Each record below gets repeated exactly, and pictures stay out of the copy.

##### THE DATA #####

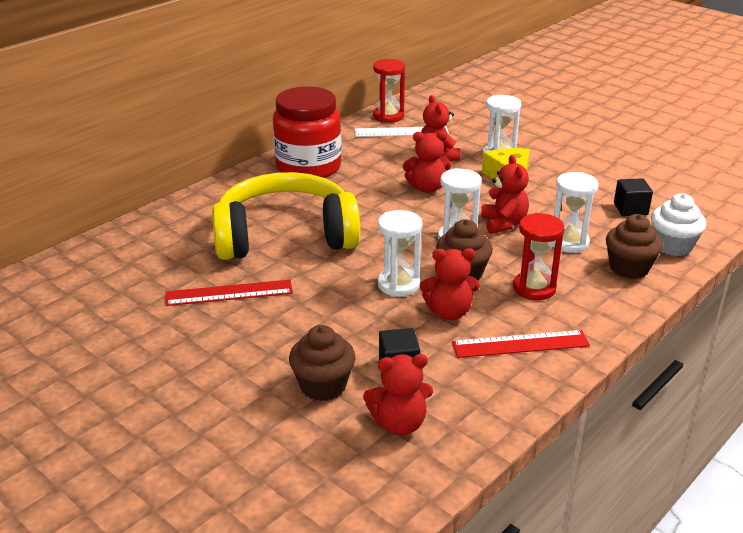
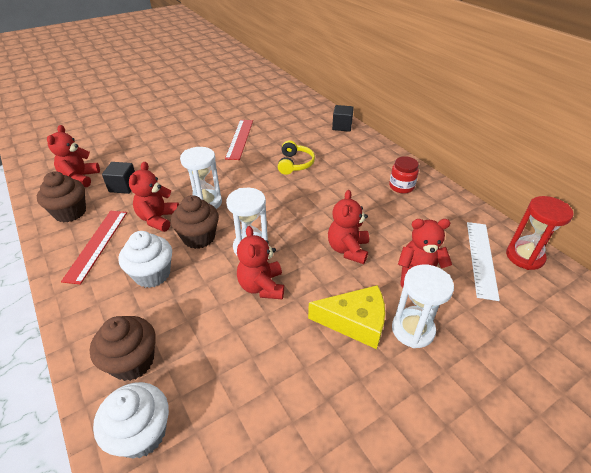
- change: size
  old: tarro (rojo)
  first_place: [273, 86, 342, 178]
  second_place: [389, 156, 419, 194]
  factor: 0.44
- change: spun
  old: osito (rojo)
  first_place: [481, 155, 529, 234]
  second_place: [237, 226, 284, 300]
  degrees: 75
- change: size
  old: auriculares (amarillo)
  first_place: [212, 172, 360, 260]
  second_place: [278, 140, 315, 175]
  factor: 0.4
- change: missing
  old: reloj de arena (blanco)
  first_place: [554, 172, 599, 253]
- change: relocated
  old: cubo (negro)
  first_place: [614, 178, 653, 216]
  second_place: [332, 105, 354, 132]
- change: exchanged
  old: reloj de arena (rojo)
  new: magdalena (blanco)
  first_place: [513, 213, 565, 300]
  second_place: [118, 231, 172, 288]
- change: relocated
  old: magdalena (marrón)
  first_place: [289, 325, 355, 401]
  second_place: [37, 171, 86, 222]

#####

- _ANSWER BELOW_:
- change: size
  old: tarro (rojo)
  first_place: [273, 86, 342, 178]
  second_place: [389, 156, 419, 194]
  factor: 0.44
- change: spun
  old: osito (rojo)
  first_place: [481, 155, 529, 234]
  second_place: [237, 226, 284, 300]
  degrees: 75
- change: size
  old: auriculares (amarillo)
  first_place: [212, 172, 360, 260]
  second_place: [278, 140, 315, 175]
  factor: 0.4
- change: missing
  old: reloj de arena (blanco)
  first_place: [554, 172, 599, 253]
- change: relocated
  old: cubo (negro)
  first_place: [614, 178, 653, 216]
  second_place: [332, 105, 354, 132]
- change: exchanged
  old: reloj de arena (rojo)
  new: magdalena (blanco)
  first_place: [513, 213, 565, 300]
  second_place: [118, 231, 172, 288]
- change: relocated
  old: magdalena (marrón)
  first_place: [289, 325, 355, 401]
  second_place: [37, 171, 86, 222]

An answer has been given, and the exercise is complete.